### Work task
Whenever a line in the data contains "bombilla", show that line.

### Supplied data

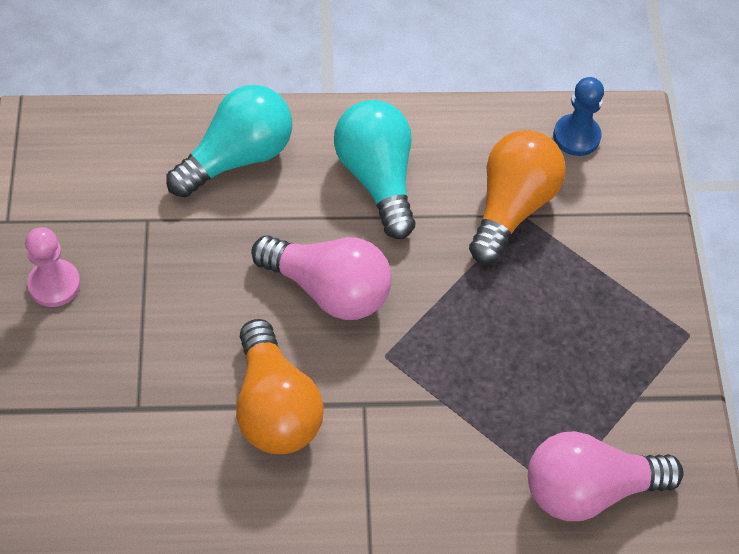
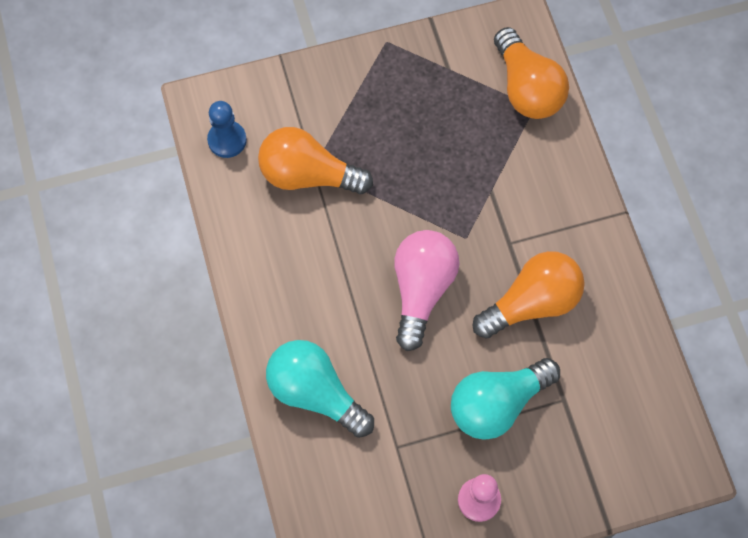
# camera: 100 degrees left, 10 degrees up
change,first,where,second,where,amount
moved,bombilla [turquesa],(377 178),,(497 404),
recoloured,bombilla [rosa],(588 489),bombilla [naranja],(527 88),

### Reply to the exercise
moved,bombilla [turquesa],(377 178),,(497 404),
recoloured,bombilla [rosa],(588 489),bombilla [naranja],(527 88),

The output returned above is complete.